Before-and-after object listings
-=-=-=-=-

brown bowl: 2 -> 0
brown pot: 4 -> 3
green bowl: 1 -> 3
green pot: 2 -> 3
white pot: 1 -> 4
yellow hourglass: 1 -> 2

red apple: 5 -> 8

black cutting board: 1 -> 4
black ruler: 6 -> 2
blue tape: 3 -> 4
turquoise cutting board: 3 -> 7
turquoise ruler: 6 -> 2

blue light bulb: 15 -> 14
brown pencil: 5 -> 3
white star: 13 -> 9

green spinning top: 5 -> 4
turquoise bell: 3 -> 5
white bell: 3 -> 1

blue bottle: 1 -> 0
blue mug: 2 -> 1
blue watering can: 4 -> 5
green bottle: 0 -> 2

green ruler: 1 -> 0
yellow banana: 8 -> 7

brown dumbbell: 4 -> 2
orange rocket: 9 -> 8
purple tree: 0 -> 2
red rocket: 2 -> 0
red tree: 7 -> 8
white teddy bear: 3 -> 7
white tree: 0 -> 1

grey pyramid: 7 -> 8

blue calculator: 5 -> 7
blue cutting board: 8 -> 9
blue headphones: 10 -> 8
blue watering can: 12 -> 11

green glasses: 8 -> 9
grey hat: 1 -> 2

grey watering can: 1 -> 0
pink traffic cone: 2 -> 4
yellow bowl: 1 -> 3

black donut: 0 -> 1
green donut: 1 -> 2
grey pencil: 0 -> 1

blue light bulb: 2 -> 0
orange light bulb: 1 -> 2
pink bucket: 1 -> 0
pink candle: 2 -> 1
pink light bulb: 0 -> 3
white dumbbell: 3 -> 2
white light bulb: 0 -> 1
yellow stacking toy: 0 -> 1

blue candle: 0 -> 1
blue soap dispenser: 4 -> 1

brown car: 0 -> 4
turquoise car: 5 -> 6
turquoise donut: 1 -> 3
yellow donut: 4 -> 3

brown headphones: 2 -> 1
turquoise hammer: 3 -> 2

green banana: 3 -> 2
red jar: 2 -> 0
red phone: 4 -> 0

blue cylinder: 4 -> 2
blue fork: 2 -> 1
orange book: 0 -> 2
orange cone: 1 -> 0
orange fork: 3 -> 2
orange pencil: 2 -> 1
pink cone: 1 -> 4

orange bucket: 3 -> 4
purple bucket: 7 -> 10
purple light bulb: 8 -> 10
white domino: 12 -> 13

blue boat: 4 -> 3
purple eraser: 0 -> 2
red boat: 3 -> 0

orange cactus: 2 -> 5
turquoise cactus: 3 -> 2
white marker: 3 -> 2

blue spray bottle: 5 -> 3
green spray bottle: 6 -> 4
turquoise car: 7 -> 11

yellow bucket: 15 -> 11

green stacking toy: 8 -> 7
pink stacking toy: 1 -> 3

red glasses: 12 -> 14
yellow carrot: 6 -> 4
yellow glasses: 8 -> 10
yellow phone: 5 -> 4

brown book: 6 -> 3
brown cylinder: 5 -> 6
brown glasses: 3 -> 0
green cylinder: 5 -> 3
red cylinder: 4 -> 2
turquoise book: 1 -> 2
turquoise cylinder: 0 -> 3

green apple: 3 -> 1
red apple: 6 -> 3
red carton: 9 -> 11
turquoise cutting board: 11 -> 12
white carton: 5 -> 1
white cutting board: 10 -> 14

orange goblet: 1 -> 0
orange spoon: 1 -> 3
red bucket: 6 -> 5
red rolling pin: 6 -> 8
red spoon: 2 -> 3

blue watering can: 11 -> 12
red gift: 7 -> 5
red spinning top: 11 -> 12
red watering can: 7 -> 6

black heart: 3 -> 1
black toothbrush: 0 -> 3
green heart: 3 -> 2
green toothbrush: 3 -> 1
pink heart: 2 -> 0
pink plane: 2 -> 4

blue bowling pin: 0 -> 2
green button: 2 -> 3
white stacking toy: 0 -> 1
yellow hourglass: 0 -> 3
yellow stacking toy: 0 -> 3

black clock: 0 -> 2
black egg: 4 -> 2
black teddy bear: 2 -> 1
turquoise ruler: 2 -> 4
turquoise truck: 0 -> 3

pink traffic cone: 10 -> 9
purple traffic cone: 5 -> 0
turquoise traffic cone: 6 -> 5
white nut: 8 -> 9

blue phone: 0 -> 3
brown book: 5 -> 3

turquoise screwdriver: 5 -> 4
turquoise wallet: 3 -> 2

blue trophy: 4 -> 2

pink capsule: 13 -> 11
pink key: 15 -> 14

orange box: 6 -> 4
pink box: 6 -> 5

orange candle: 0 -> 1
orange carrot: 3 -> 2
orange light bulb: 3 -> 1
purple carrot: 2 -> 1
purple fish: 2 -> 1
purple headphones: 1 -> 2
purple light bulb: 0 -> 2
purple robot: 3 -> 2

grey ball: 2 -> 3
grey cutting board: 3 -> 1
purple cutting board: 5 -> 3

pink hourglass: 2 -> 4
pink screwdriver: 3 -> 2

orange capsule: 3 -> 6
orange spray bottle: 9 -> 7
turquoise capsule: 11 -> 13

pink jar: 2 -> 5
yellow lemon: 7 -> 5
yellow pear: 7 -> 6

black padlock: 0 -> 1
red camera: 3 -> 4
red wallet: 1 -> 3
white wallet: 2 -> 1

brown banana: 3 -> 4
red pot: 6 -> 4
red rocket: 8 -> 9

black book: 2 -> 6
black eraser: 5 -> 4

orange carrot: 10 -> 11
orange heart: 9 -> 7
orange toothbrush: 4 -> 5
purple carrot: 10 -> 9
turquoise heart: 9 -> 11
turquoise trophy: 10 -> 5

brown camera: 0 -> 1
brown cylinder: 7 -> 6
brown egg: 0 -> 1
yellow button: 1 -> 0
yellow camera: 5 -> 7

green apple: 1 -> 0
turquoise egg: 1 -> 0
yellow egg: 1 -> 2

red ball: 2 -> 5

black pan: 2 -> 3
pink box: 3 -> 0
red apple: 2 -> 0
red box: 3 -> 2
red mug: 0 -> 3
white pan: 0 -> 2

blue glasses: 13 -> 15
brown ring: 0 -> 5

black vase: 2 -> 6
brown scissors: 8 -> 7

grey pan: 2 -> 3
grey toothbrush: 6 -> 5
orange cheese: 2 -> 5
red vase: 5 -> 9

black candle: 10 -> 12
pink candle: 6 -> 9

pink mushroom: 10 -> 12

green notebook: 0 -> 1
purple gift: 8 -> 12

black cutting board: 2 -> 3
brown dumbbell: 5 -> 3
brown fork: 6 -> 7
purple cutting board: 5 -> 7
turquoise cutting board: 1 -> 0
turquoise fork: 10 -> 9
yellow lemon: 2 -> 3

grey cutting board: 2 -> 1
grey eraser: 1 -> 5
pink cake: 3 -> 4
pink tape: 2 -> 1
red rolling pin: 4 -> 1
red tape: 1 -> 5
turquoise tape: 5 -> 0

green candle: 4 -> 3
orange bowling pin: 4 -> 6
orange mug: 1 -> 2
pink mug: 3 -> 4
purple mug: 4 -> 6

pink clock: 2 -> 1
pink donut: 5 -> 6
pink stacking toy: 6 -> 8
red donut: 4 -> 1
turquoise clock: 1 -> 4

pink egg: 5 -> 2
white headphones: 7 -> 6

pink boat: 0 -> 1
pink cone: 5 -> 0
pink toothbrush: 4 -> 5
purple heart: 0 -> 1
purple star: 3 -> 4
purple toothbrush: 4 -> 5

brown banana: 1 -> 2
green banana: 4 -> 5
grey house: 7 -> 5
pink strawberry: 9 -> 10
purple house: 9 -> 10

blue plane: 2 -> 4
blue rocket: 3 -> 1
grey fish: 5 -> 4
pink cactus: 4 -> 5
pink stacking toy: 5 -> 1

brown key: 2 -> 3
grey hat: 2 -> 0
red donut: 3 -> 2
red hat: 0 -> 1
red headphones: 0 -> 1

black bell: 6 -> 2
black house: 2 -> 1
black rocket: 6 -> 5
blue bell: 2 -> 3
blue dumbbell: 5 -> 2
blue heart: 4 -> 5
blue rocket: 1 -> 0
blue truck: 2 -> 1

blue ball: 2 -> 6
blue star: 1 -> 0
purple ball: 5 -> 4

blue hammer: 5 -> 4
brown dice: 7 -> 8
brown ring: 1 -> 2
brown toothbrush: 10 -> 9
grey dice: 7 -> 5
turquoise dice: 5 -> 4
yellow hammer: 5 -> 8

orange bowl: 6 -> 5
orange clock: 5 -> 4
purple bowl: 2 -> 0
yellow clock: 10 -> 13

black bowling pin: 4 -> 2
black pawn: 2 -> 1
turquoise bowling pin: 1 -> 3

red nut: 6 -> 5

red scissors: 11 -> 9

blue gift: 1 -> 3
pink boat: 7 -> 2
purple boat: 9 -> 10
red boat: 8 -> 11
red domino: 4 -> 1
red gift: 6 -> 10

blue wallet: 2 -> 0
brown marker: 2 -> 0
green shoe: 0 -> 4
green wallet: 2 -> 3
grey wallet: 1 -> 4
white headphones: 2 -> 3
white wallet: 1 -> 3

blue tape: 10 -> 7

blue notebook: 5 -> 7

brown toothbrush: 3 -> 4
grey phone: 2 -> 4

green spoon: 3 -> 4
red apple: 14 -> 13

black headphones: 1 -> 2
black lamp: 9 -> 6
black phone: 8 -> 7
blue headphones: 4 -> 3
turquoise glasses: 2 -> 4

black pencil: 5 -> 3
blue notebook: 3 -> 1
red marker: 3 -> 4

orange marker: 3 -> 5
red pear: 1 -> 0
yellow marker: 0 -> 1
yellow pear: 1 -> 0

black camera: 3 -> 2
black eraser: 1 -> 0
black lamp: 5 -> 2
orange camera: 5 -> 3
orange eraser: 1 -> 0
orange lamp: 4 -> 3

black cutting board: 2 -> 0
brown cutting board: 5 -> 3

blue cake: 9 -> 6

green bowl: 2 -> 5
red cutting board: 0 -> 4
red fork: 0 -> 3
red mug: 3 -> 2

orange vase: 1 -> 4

-=-=-=-=-

* [Assigned task]:
What lines in the records above include the string "candle"? Copy each one.

* [Task answer]:
pink candle: 2 -> 1
blue candle: 0 -> 1
orange candle: 0 -> 1
black candle: 10 -> 12
pink candle: 6 -> 9
green candle: 4 -> 3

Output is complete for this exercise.